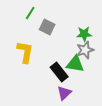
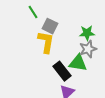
green line: (30, 13) -> (33, 12), turned -64
yellow L-shape: (25, 52) -> (46, 42), moved

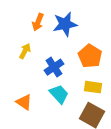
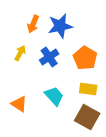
blue cross: (54, 67) -> (49, 57), moved

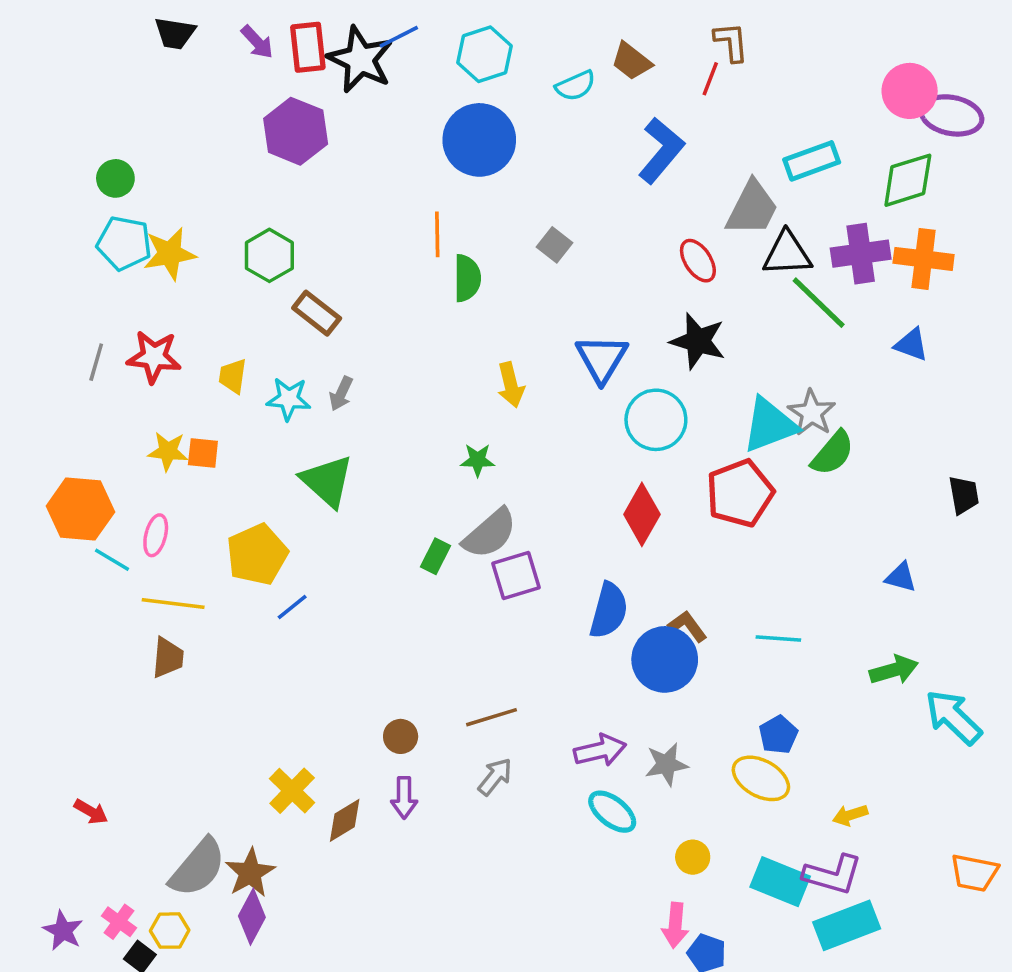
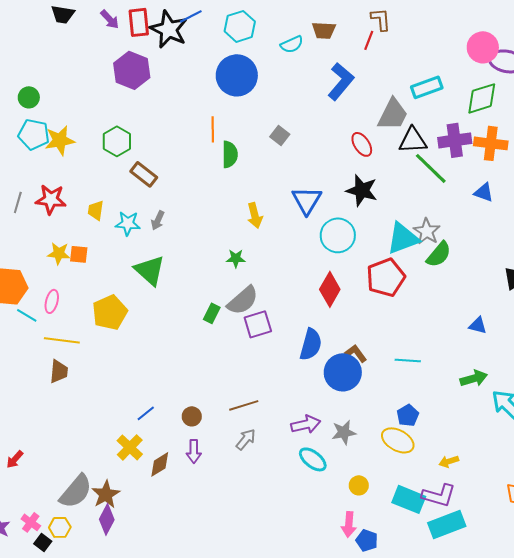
brown trapezoid: (631, 61) -> (324, 30), turned -35
blue line: (292, 607) -> (146, 413), moved
red arrow: (91, 812) -> (15, 459), turned 102

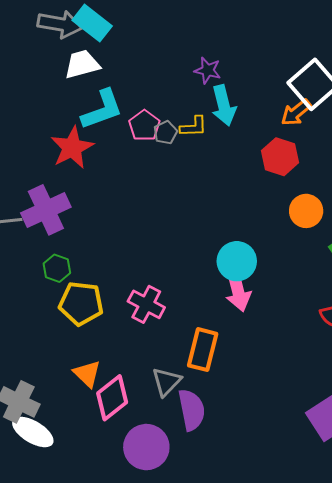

_ _ _ _

# TASK OBJECTIVE
Repeat each of the entries above exactly, but do not carry over the pictures.

# REPLY TO THE EXERCISE
green line: (30, 13) -> (33, 12), turned -64
yellow L-shape: (25, 52) -> (46, 42), moved

blue cross: (54, 67) -> (49, 57), moved

brown trapezoid: (631, 61) -> (324, 30), turned -35
blue line: (292, 607) -> (146, 413), moved
red arrow: (91, 812) -> (15, 459), turned 102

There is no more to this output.